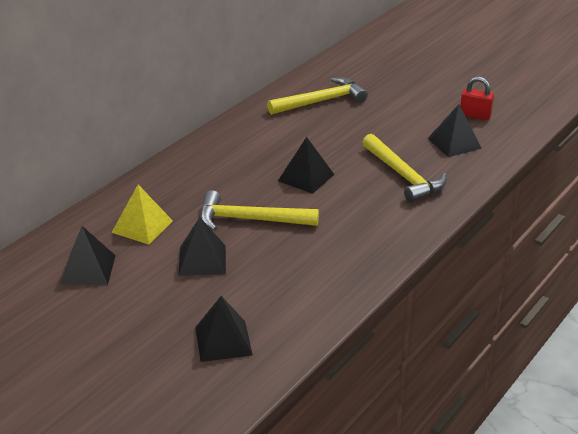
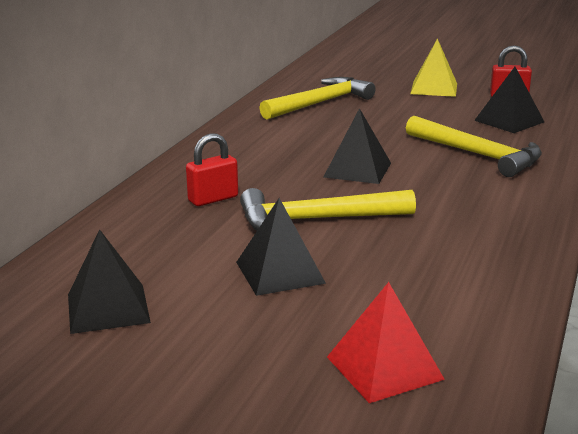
camera: 15 degrees left, 10 degrees down
(142, 226) = (165, 246): yellow pyramid -> yellow pyramid (434, 88)
(192, 190) = (213, 199): none -> red padlock
(223, 341) = (384, 367): black pyramid -> red pyramid

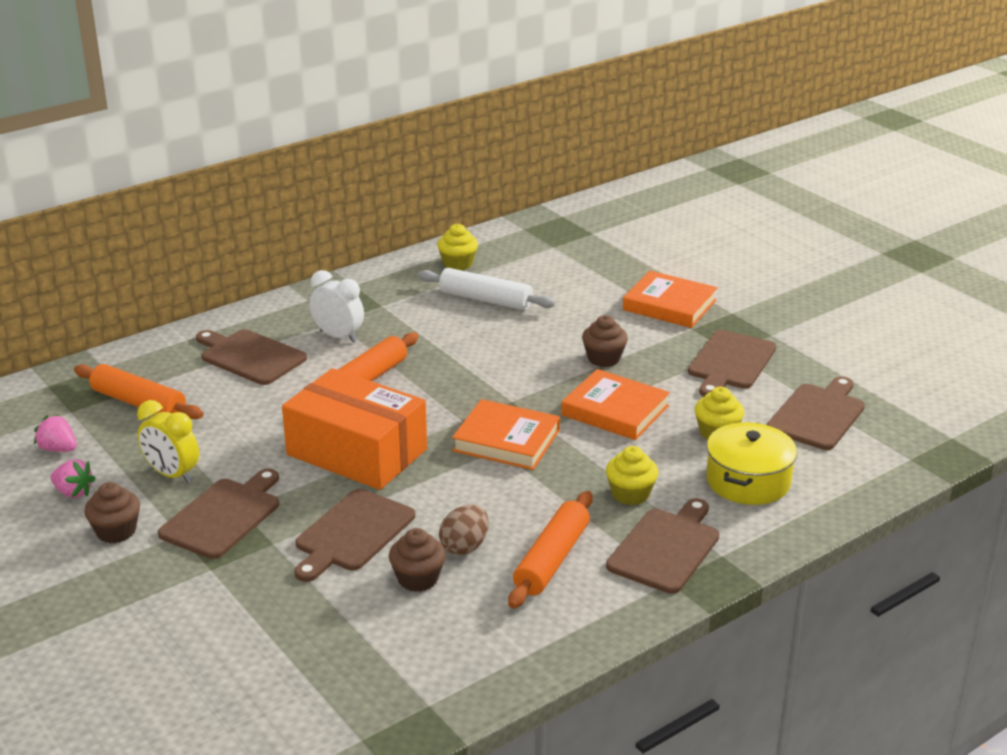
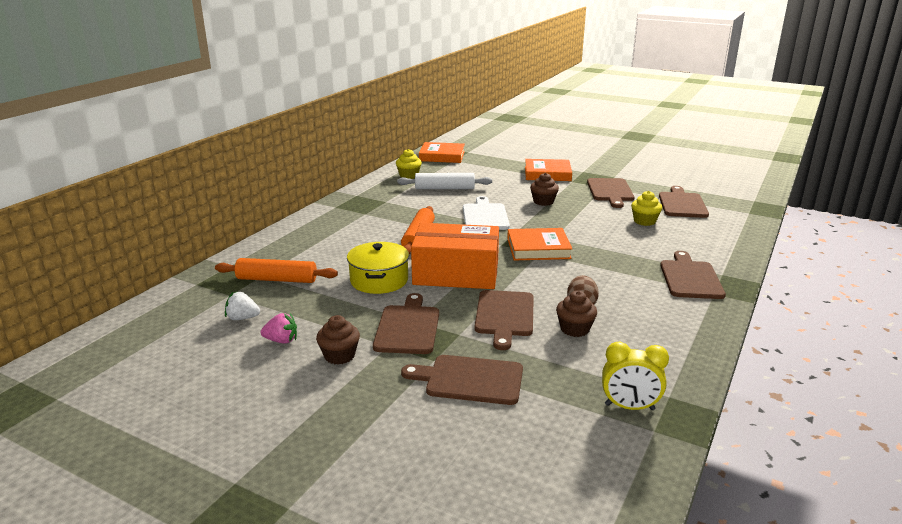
camera: 25 degrees left, 5 degrees down
(58, 449) = (242, 318): pink strawberry -> white strawberry
(172, 474) = (345, 313): yellow clock -> yellow clock (629, 407)
(250, 356) = (329, 240): brown cutting board -> brown cutting board (470, 379)
(338, 336) = (376, 220): white clock -> none
(491, 364) = (485, 216): none -> white cutting board
(552, 560) = (638, 299): orange rolling pin -> none
(615, 410) = (579, 223): orange book -> orange book (442, 156)
(630, 494) = (638, 258): yellow cupcake -> none
(748, 481) = (688, 238): yellow pot -> yellow pot (379, 280)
━━━
Report every line containing the word "pyramid" from the listing above.

(142, 226) = (165, 246): yellow pyramid -> yellow pyramid (434, 88)
(223, 341) = (384, 367): black pyramid -> red pyramid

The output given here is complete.